> **WHAT THE EXERCISE ASKS**:
Return the run of lines below that opens with the line containing "GPS3 pin RX: SCK -> 6" and closes with the line containing "RADIO1 pin SCK: D5 -> D7", keeping each one exact.

> **RECORDS SUPPLIED**:
__________
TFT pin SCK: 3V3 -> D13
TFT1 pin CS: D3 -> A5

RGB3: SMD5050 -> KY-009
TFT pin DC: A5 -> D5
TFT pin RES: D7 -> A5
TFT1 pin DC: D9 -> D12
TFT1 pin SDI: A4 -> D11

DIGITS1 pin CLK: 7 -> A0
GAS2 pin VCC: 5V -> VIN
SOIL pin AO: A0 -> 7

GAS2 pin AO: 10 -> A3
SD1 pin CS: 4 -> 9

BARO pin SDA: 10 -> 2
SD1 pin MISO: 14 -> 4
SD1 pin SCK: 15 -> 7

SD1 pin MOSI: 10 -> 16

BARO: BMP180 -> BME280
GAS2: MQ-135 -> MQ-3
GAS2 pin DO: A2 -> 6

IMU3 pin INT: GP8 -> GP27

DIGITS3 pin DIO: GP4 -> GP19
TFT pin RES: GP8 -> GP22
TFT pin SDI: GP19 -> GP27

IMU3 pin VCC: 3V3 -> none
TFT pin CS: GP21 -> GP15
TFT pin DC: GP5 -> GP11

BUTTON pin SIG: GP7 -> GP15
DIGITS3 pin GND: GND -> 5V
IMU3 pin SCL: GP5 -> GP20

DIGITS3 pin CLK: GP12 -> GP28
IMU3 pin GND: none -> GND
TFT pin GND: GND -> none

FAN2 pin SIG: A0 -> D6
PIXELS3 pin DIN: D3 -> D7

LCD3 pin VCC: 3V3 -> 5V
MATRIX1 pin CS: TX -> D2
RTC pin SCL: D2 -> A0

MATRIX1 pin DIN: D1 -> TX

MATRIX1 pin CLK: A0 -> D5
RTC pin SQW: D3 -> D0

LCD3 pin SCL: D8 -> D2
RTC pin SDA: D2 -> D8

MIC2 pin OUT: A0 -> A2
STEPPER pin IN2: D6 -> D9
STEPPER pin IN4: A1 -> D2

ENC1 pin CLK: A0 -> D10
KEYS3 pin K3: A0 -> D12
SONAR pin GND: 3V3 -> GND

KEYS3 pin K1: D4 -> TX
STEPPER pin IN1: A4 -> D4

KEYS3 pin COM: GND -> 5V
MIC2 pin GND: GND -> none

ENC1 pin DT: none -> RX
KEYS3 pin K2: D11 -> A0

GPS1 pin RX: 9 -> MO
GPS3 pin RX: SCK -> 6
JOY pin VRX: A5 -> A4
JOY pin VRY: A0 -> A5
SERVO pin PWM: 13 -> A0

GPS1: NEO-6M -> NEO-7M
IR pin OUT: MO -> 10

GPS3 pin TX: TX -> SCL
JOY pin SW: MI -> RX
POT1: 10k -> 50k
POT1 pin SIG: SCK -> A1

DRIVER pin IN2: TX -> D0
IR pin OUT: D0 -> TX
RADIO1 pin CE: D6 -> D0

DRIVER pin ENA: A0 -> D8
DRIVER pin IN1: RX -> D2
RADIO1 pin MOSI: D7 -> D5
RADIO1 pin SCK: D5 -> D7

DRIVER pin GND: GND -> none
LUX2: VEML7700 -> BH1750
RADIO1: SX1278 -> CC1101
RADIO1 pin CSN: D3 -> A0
__________
> **YOUR RESPONSE**:
GPS3 pin RX: SCK -> 6
JOY pin VRX: A5 -> A4
JOY pin VRY: A0 -> A5
SERVO pin PWM: 13 -> A0

GPS1: NEO-6M -> NEO-7M
IR pin OUT: MO -> 10

GPS3 pin TX: TX -> SCL
JOY pin SW: MI -> RX
POT1: 10k -> 50k
POT1 pin SIG: SCK -> A1

DRIVER pin IN2: TX -> D0
IR pin OUT: D0 -> TX
RADIO1 pin CE: D6 -> D0

DRIVER pin ENA: A0 -> D8
DRIVER pin IN1: RX -> D2
RADIO1 pin MOSI: D7 -> D5
RADIO1 pin SCK: D5 -> D7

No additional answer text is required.